• _TASK TO COMPLETE_: In the data below, find the line containing "The bateau [orange] at 490", then set down that line and every later line up to and including the line containing "The cadenas [orange]", exactly.
>>>>
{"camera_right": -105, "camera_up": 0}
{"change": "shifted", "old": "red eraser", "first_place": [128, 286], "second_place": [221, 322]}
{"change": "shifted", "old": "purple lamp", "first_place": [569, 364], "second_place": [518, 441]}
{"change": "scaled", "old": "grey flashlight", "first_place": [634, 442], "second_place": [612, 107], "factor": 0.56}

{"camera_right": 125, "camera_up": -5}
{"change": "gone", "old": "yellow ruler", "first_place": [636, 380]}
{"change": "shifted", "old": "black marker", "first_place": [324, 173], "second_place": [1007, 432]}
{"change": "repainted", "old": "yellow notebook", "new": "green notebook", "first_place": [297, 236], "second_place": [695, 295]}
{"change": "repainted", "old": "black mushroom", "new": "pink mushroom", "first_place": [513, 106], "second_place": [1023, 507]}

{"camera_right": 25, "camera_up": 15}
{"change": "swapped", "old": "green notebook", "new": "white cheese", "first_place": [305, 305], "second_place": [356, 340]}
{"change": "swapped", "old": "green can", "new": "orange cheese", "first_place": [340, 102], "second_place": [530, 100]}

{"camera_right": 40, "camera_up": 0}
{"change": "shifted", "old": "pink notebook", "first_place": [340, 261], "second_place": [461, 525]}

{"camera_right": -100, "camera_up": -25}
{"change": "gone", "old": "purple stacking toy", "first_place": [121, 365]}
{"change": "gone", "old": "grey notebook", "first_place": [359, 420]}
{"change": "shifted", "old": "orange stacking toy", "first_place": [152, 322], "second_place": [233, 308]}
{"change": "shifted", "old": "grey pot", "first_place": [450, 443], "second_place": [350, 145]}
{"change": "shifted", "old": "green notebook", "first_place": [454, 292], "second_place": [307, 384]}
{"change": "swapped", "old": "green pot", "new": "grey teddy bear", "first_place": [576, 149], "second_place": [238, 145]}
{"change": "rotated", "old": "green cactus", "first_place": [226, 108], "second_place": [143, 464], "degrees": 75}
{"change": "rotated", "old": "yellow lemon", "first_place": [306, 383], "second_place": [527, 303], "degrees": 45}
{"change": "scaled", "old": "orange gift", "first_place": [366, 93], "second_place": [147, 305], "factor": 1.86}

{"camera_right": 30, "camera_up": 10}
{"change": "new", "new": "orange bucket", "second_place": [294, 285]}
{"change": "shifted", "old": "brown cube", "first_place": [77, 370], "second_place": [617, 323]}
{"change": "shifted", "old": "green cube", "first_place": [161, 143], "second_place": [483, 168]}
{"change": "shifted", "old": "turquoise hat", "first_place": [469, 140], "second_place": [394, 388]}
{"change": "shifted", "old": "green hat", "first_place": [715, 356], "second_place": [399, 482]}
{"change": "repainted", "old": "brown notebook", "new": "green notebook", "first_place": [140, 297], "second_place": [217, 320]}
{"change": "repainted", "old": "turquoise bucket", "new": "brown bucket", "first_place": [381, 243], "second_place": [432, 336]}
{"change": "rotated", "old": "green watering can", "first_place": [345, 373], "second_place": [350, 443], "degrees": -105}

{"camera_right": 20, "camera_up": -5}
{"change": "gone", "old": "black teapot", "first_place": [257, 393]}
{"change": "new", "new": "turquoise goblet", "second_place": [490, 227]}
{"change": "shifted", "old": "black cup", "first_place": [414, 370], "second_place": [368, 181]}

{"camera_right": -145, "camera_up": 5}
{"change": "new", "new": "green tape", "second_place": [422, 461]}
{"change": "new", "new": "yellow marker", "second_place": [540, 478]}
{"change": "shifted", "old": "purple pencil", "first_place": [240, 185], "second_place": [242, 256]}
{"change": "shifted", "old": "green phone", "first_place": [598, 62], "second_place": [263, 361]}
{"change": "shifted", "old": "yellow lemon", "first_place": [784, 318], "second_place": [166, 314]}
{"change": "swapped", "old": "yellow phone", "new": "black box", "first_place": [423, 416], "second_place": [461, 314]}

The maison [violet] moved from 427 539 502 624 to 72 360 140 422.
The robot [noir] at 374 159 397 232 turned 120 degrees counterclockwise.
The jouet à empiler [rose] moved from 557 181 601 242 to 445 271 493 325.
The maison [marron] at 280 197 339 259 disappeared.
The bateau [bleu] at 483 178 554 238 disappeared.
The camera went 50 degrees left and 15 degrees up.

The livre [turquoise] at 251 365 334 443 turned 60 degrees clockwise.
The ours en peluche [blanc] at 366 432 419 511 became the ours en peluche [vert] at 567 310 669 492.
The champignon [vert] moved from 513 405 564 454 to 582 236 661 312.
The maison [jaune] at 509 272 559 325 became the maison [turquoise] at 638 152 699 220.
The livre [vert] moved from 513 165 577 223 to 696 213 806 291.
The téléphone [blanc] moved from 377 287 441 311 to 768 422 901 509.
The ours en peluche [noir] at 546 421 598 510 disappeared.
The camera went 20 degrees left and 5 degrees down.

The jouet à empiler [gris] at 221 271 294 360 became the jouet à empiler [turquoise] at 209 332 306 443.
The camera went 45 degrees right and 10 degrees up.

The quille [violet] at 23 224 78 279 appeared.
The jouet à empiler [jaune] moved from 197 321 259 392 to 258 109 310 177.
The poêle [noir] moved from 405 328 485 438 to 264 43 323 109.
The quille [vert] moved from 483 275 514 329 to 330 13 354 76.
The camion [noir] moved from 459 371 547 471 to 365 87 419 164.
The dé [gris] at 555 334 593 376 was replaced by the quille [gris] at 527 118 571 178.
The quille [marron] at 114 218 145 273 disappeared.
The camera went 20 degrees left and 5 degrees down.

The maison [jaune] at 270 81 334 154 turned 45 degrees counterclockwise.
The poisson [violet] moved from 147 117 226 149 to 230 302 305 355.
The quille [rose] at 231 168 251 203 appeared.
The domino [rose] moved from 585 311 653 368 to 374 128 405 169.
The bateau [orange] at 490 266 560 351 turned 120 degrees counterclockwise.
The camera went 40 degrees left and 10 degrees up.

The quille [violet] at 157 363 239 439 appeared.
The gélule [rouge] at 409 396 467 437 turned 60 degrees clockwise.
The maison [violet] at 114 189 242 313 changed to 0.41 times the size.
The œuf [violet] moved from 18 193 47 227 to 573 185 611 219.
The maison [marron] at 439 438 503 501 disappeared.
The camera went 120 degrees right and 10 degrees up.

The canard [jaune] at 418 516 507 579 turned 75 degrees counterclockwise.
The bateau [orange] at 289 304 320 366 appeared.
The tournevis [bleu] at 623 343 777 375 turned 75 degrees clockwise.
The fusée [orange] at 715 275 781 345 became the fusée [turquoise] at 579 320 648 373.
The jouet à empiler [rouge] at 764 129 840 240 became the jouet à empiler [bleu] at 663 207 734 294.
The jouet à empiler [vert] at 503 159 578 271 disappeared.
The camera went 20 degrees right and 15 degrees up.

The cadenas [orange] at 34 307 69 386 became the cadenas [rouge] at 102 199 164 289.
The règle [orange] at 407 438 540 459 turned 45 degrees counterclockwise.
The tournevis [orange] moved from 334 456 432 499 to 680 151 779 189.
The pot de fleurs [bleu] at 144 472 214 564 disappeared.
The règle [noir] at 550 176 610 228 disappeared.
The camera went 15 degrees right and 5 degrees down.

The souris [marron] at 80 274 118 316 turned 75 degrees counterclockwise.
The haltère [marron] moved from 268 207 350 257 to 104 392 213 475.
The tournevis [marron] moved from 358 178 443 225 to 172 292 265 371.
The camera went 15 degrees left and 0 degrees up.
<<<<
• _WRITTEN RESPONSE_:
The bateau [orange] at 490 266 560 351 turned 120 degrees counterclockwise.
The camera went 40 degrees left and 10 degrees up.

The quille [violet] at 157 363 239 439 appeared.
The gélule [rouge] at 409 396 467 437 turned 60 degrees clockwise.
The maison [violet] at 114 189 242 313 changed to 0.41 times the size.
The œuf [violet] moved from 18 193 47 227 to 573 185 611 219.
The maison [marron] at 439 438 503 501 disappeared.
The camera went 120 degrees right and 10 degrees up.

The canard [jaune] at 418 516 507 579 turned 75 degrees counterclockwise.
The bateau [orange] at 289 304 320 366 appeared.
The tournevis [bleu] at 623 343 777 375 turned 75 degrees clockwise.
The fusée [orange] at 715 275 781 345 became the fusée [turquoise] at 579 320 648 373.
The jouet à empiler [rouge] at 764 129 840 240 became the jouet à empiler [bleu] at 663 207 734 294.
The jouet à empiler [vert] at 503 159 578 271 disappeared.
The camera went 20 degrees right and 15 degrees up.

The cadenas [orange] at 34 307 69 386 became the cadenas [rouge] at 102 199 164 289.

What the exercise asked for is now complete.